Start of Block
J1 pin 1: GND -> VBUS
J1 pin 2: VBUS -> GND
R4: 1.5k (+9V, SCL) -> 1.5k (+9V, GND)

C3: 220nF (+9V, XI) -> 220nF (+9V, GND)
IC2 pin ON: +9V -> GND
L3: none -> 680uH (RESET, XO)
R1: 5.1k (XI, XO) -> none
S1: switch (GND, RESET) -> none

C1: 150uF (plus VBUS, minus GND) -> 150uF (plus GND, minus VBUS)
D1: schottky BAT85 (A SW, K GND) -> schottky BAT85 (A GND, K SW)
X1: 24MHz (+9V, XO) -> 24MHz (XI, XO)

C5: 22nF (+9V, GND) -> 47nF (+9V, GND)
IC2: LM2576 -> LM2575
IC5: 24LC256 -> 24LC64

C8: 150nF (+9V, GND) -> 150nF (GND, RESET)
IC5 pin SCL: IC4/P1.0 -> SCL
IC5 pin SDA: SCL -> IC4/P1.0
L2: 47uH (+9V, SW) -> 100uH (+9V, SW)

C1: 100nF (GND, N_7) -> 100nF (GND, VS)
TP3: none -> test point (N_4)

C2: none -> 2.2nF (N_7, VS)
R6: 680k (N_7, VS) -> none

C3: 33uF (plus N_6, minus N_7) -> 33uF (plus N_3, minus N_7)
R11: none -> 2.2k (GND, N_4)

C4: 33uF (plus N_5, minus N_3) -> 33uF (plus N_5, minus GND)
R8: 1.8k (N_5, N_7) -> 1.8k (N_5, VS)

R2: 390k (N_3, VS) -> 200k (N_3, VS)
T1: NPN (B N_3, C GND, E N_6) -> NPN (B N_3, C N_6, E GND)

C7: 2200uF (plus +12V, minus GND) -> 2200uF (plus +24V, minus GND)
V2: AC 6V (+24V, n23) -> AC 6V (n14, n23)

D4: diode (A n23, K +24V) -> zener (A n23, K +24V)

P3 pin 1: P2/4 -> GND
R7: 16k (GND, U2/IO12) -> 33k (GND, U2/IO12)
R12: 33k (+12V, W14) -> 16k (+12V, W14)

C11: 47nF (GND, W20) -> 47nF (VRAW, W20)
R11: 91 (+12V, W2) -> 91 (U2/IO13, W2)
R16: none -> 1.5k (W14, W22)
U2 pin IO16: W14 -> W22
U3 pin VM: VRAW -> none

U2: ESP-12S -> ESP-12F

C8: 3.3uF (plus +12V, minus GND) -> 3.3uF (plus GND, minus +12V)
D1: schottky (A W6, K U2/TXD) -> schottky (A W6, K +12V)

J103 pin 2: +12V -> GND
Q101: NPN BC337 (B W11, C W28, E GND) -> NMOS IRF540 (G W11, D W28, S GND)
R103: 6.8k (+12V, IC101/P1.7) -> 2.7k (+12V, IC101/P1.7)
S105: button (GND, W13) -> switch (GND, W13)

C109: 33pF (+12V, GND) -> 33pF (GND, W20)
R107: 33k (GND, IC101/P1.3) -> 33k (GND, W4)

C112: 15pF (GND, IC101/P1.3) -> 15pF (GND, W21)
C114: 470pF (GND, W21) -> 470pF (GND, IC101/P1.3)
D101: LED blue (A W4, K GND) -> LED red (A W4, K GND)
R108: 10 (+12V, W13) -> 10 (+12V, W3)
End of Block
= WHAT IS EXPECTED =
Here the goal is to repeat each entry exactly.

= YOUR RESPONSE =
J1 pin 1: GND -> VBUS
J1 pin 2: VBUS -> GND
R4: 1.5k (+9V, SCL) -> 1.5k (+9V, GND)

C3: 220nF (+9V, XI) -> 220nF (+9V, GND)
IC2 pin ON: +9V -> GND
L3: none -> 680uH (RESET, XO)
R1: 5.1k (XI, XO) -> none
S1: switch (GND, RESET) -> none

C1: 150uF (plus VBUS, minus GND) -> 150uF (plus GND, minus VBUS)
D1: schottky BAT85 (A SW, K GND) -> schottky BAT85 (A GND, K SW)
X1: 24MHz (+9V, XO) -> 24MHz (XI, XO)

C5: 22nF (+9V, GND) -> 47nF (+9V, GND)
IC2: LM2576 -> LM2575
IC5: 24LC256 -> 24LC64

C8: 150nF (+9V, GND) -> 150nF (GND, RESET)
IC5 pin SCL: IC4/P1.0 -> SCL
IC5 pin SDA: SCL -> IC4/P1.0
L2: 47uH (+9V, SW) -> 100uH (+9V, SW)

C1: 100nF (GND, N_7) -> 100nF (GND, VS)
TP3: none -> test point (N_4)

C2: none -> 2.2nF (N_7, VS)
R6: 680k (N_7, VS) -> none

C3: 33uF (plus N_6, minus N_7) -> 33uF (plus N_3, minus N_7)
R11: none -> 2.2k (GND, N_4)

C4: 33uF (plus N_5, minus N_3) -> 33uF (plus N_5, minus GND)
R8: 1.8k (N_5, N_7) -> 1.8k (N_5, VS)

R2: 390k (N_3, VS) -> 200k (N_3, VS)
T1: NPN (B N_3, C GND, E N_6) -> NPN (B N_3, C N_6, E GND)

C7: 2200uF (plus +12V, minus GND) -> 2200uF (plus +24V, minus GND)
V2: AC 6V (+24V, n23) -> AC 6V (n14, n23)

D4: diode (A n23, K +24V) -> zener (A n23, K +24V)

P3 pin 1: P2/4 -> GND
R7: 16k (GND, U2/IO12) -> 33k (GND, U2/IO12)
R12: 33k (+12V, W14) -> 16k (+12V, W14)

C11: 47nF (GND, W20) -> 47nF (VRAW, W20)
R11: 91 (+12V, W2) -> 91 (U2/IO13, W2)
R16: none -> 1.5k (W14, W22)
U2 pin IO16: W14 -> W22
U3 pin VM: VRAW -> none

U2: ESP-12S -> ESP-12F

C8: 3.3uF (plus +12V, minus GND) -> 3.3uF (plus GND, minus +12V)
D1: schottky (A W6, K U2/TXD) -> schottky (A W6, K +12V)

J103 pin 2: +12V -> GND
Q101: NPN BC337 (B W11, C W28, E GND) -> NMOS IRF540 (G W11, D W28, S GND)
R103: 6.8k (+12V, IC101/P1.7) -> 2.7k (+12V, IC101/P1.7)
S105: button (GND, W13) -> switch (GND, W13)

C109: 33pF (+12V, GND) -> 33pF (GND, W20)
R107: 33k (GND, IC101/P1.3) -> 33k (GND, W4)

C112: 15pF (GND, IC101/P1.3) -> 15pF (GND, W21)
C114: 470pF (GND, W21) -> 470pF (GND, IC101/P1.3)
D101: LED blue (A W4, K GND) -> LED red (A W4, K GND)
R108: 10 (+12V, W13) -> 10 (+12V, W3)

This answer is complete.